> _Your assignment_: Word for word, retype the tail of the data below, starting with the line that has "(493, 233) = (429, 277): black eraser -> none" and including the last line.

> _Given information_:
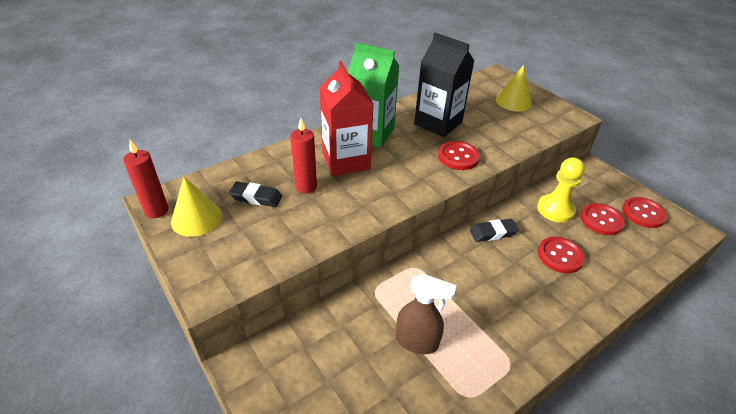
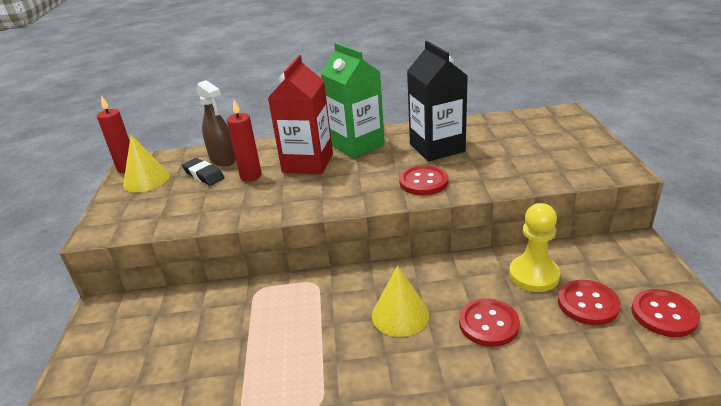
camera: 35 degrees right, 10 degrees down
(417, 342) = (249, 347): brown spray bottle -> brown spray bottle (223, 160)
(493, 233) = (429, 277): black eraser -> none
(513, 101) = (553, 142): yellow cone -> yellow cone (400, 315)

> _Solved exercise_:
(493, 233) = (429, 277): black eraser -> none
(513, 101) = (553, 142): yellow cone -> yellow cone (400, 315)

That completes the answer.